Saved entries:
○ ○ ○ ○ ○
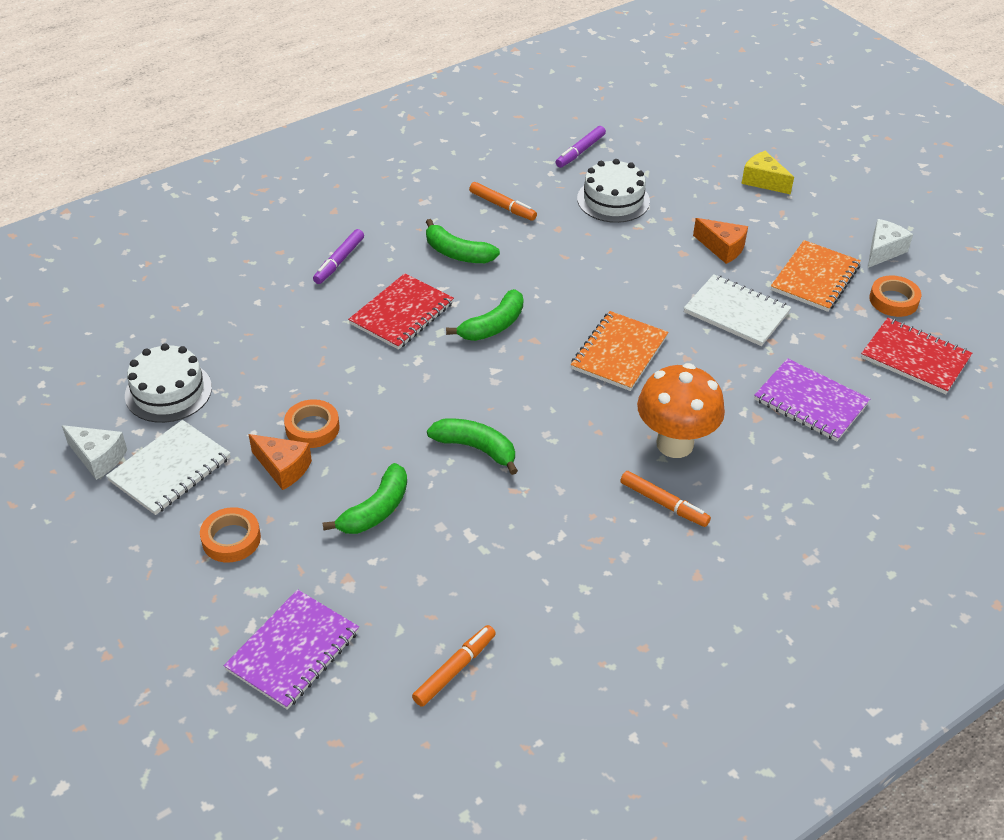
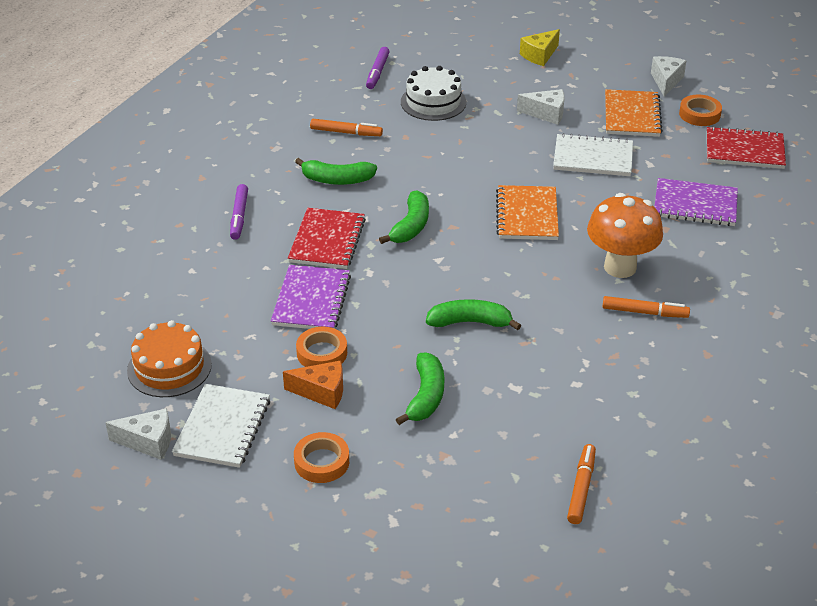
camera: 25 degrees left, 5 degrees down
white cake [125,343,212,423] -> orange cake [127,320,212,397]
purple notebook [224,590,359,710] -> purple notebook moved to [271,265,351,329]
orange cheese [693,218,748,264] -> white cheese [517,89,565,125]
yellow cheese [741,151,794,195] -> yellow cheese turned 60 degrees counterclockwise [520,29,560,66]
○ ○ ○ ○ ○
__Work request__
What is needed is a single number: how many lines of the data contain the word "white".

__Answer for the task__
2